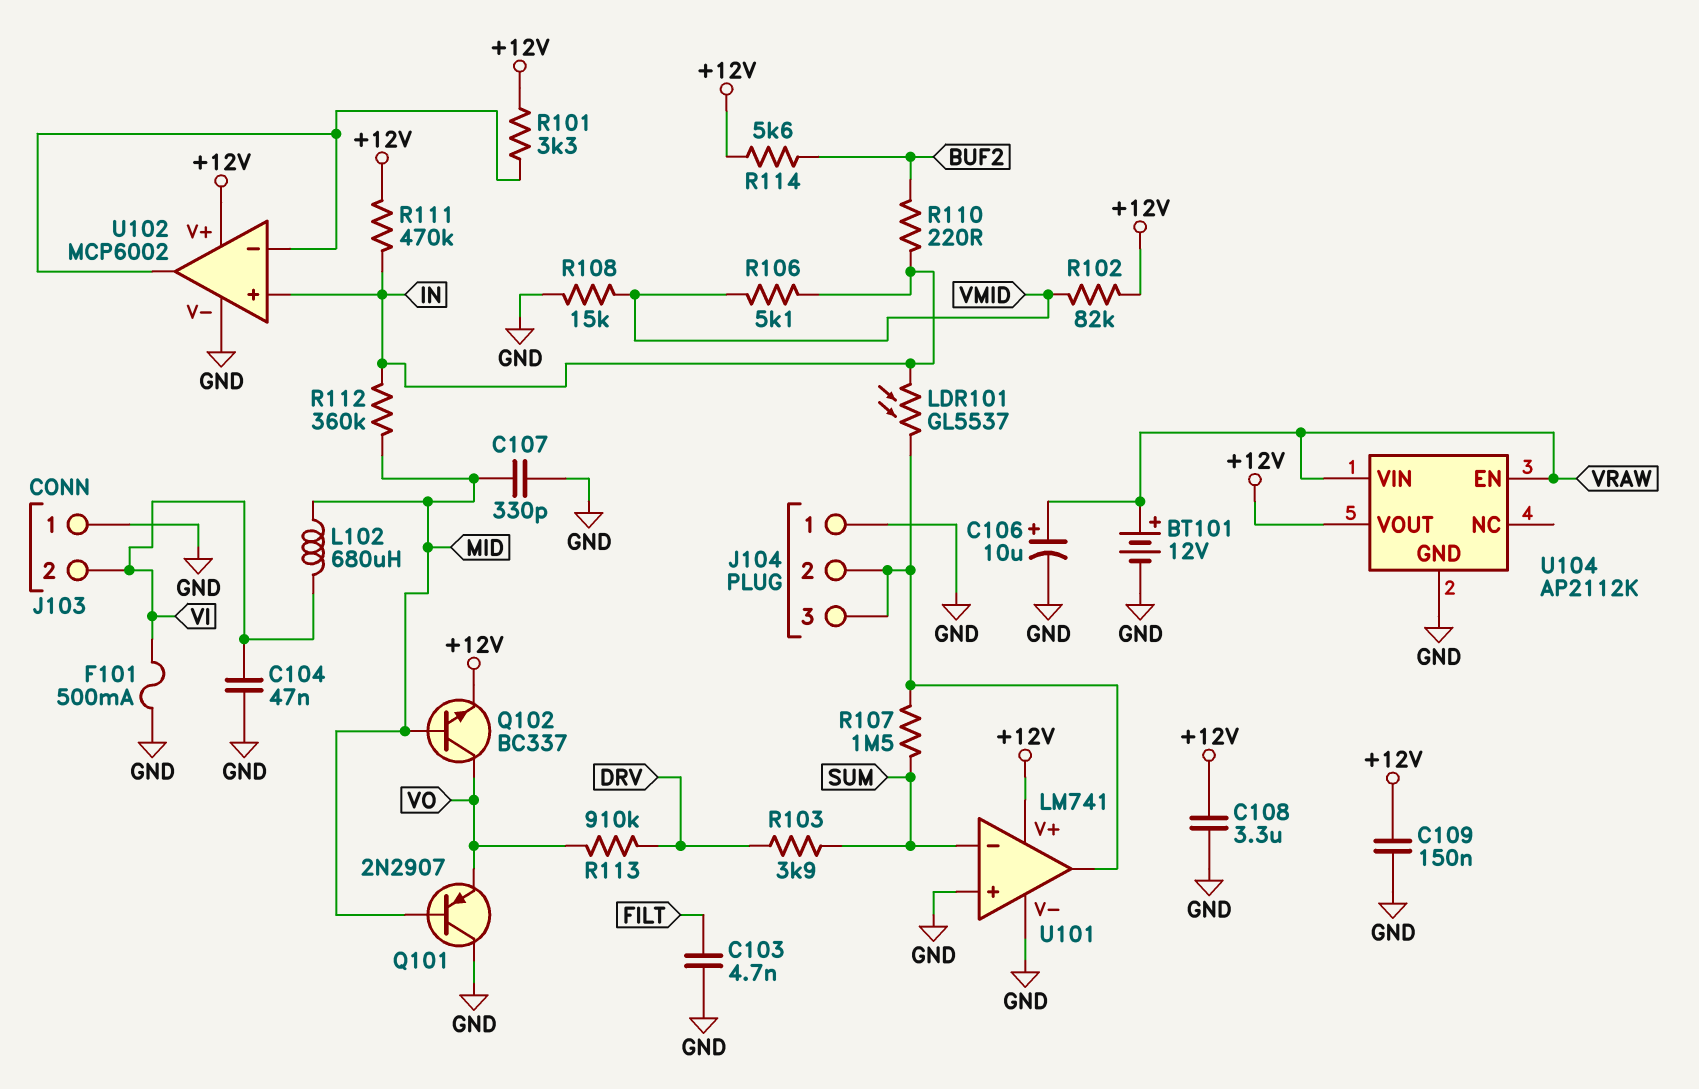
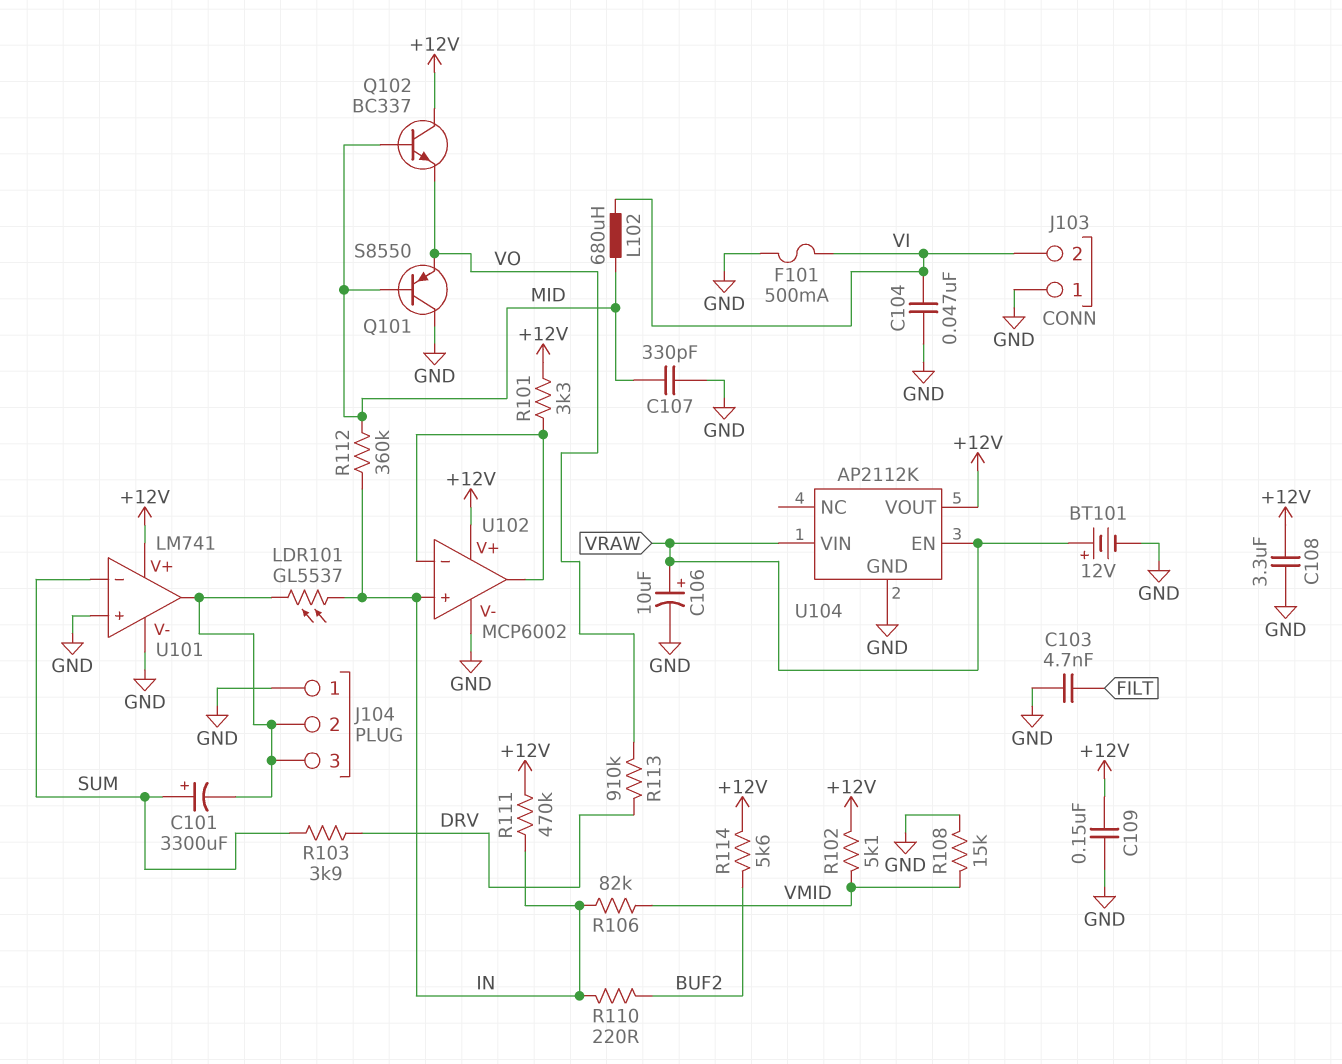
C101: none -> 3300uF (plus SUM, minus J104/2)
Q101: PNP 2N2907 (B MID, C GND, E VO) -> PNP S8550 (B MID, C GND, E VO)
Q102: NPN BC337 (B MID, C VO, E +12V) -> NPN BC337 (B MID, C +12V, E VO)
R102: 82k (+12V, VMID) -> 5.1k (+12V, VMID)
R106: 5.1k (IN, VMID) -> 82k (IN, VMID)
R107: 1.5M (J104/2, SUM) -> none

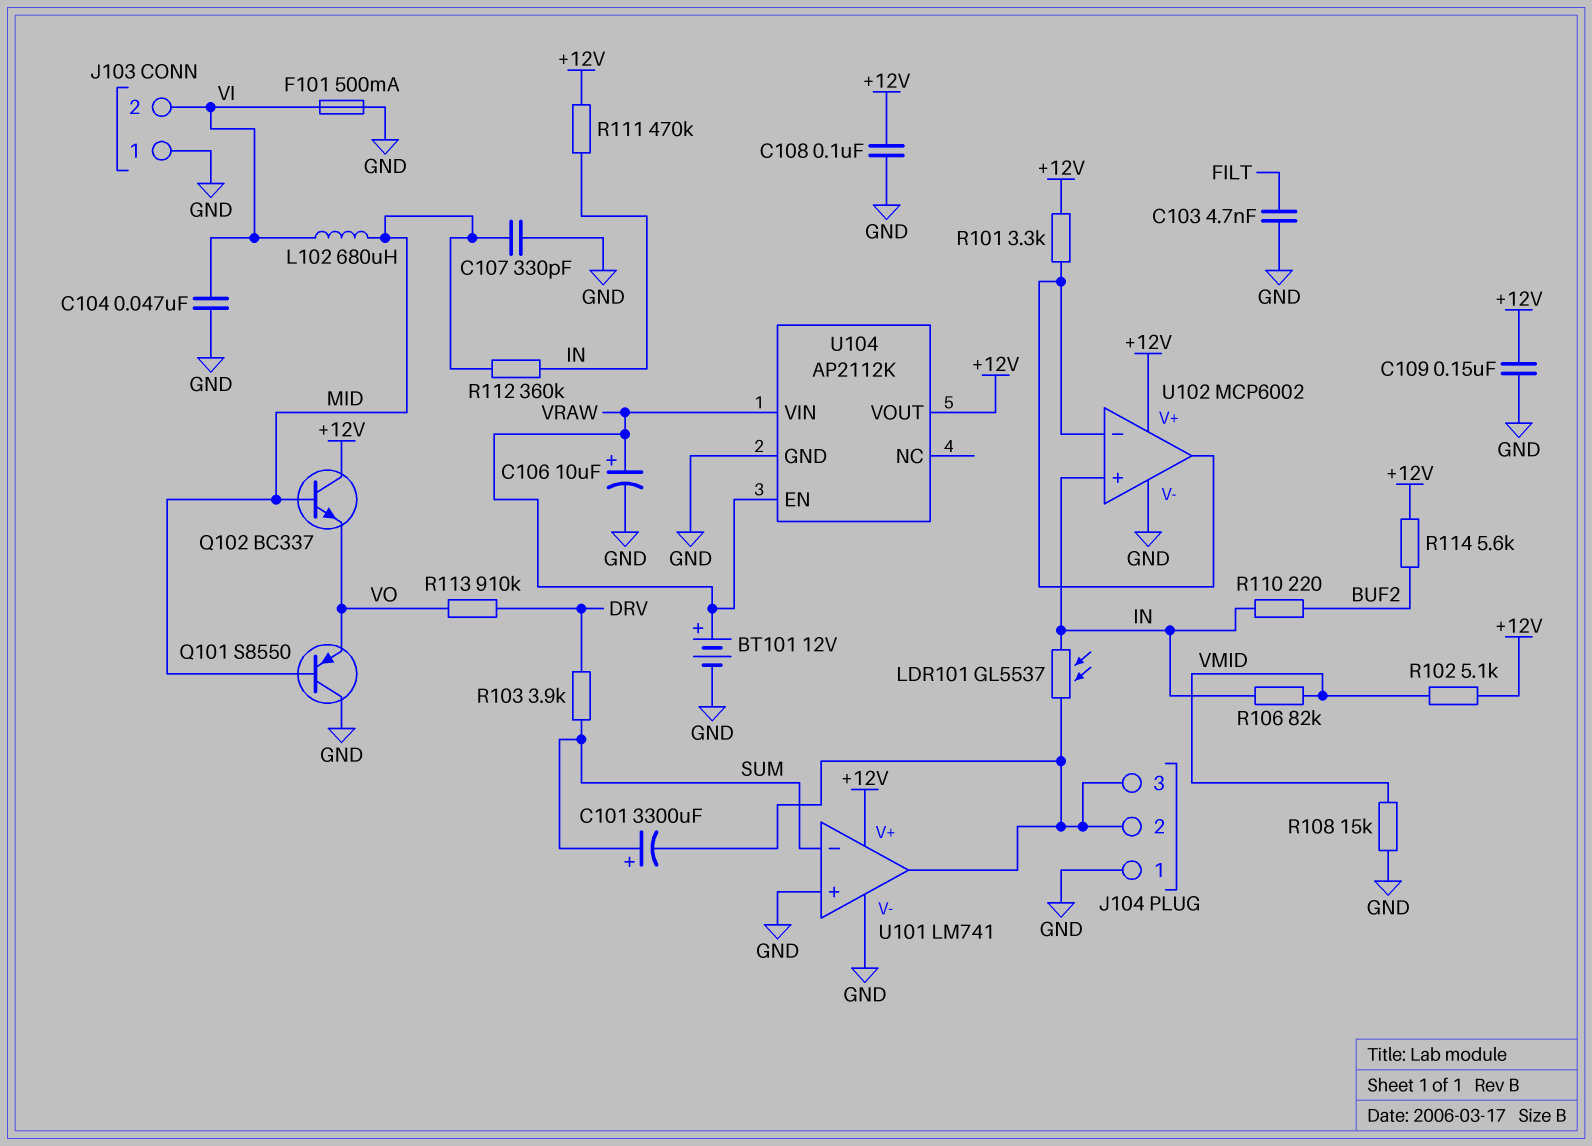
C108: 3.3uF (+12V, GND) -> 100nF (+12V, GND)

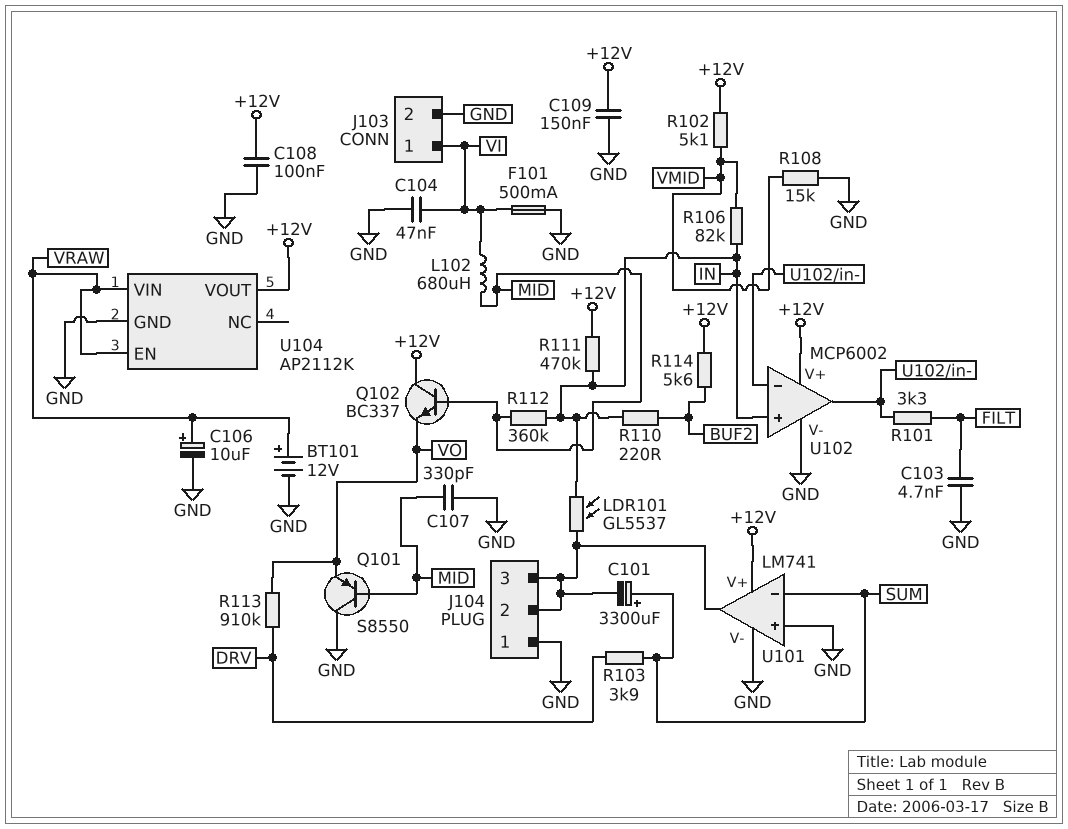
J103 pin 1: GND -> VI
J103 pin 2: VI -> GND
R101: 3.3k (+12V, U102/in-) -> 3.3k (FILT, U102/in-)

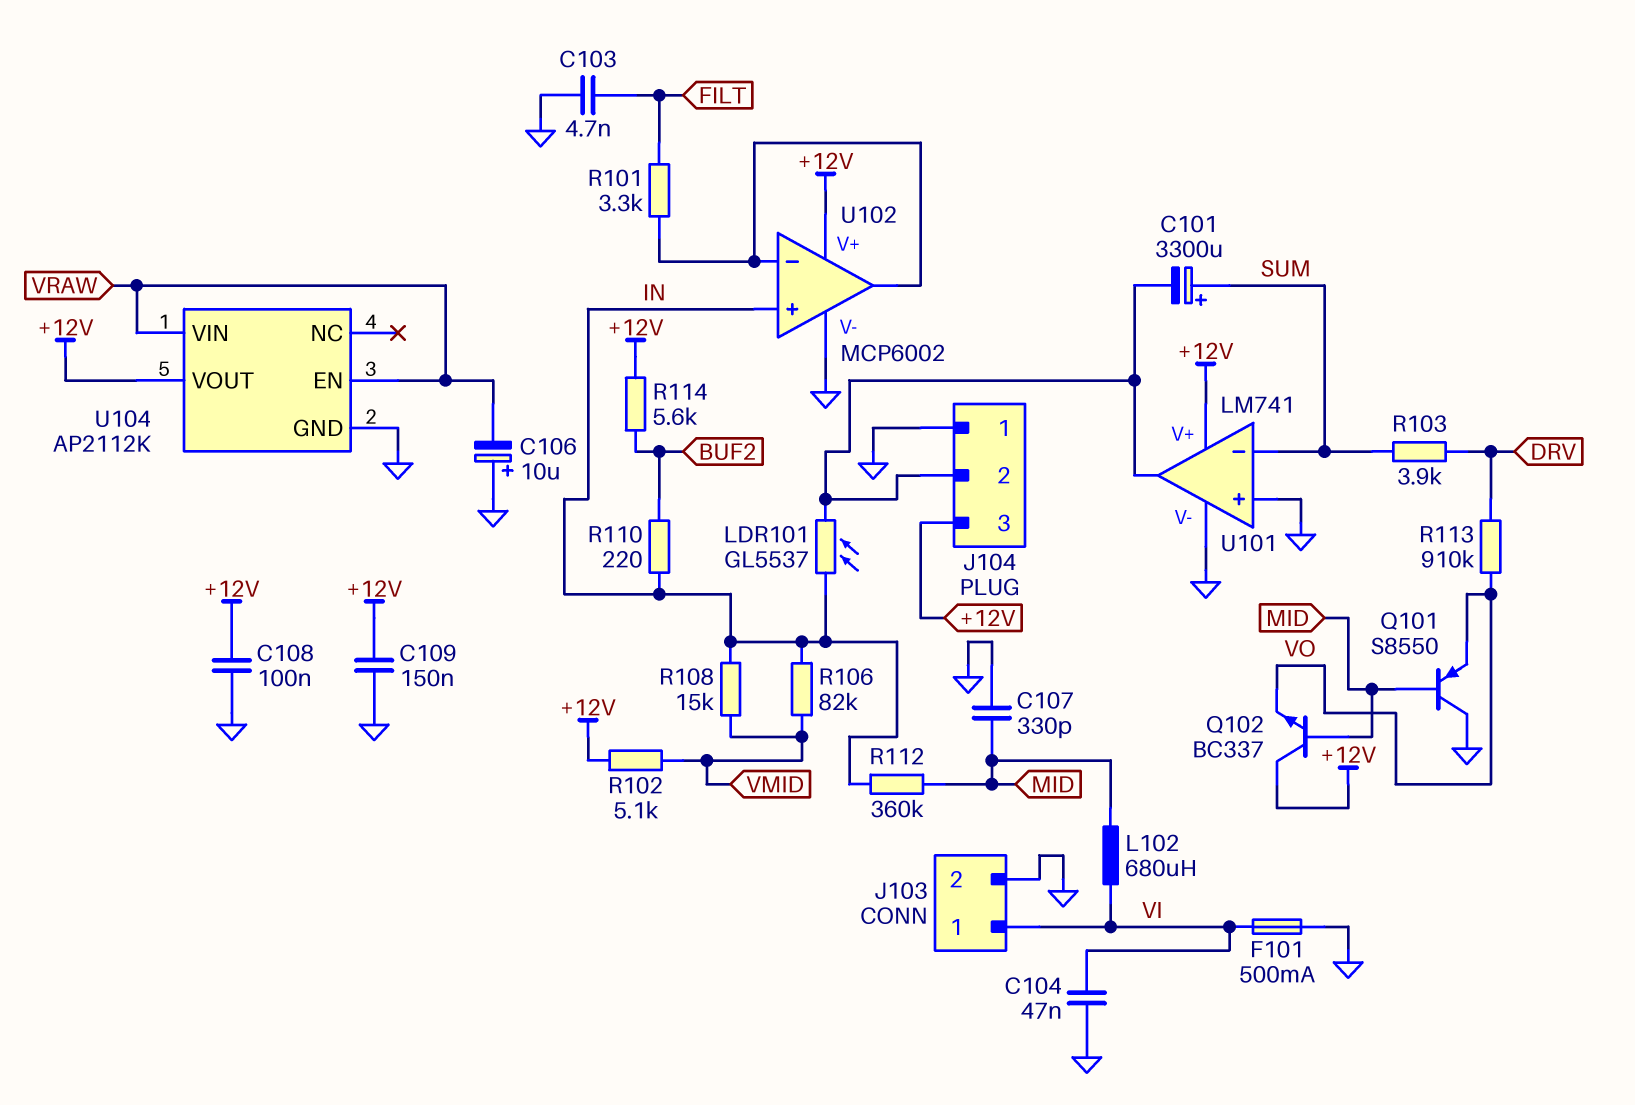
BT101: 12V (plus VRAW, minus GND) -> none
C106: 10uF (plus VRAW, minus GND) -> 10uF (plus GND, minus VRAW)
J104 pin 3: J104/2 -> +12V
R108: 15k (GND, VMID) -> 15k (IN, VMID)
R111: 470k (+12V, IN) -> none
● ● ● ●
Task prompt:
Only the records are wanted, copied exactly, with the pictures dropped.

Completed exercise:
C101: none -> 3300uF (plus SUM, minus J104/2)
Q101: PNP 2N2907 (B MID, C GND, E VO) -> PNP S8550 (B MID, C GND, E VO)
Q102: NPN BC337 (B MID, C VO, E +12V) -> NPN BC337 (B MID, C +12V, E VO)
R102: 82k (+12V, VMID) -> 5.1k (+12V, VMID)
R106: 5.1k (IN, VMID) -> 82k (IN, VMID)
R107: 1.5M (J104/2, SUM) -> none

C108: 3.3uF (+12V, GND) -> 100nF (+12V, GND)

J103 pin 1: GND -> VI
J103 pin 2: VI -> GND
R101: 3.3k (+12V, U102/in-) -> 3.3k (FILT, U102/in-)

BT101: 12V (plus VRAW, minus GND) -> none
C106: 10uF (plus VRAW, minus GND) -> 10uF (plus GND, minus VRAW)
J104 pin 3: J104/2 -> +12V
R108: 15k (GND, VMID) -> 15k (IN, VMID)
R111: 470k (+12V, IN) -> none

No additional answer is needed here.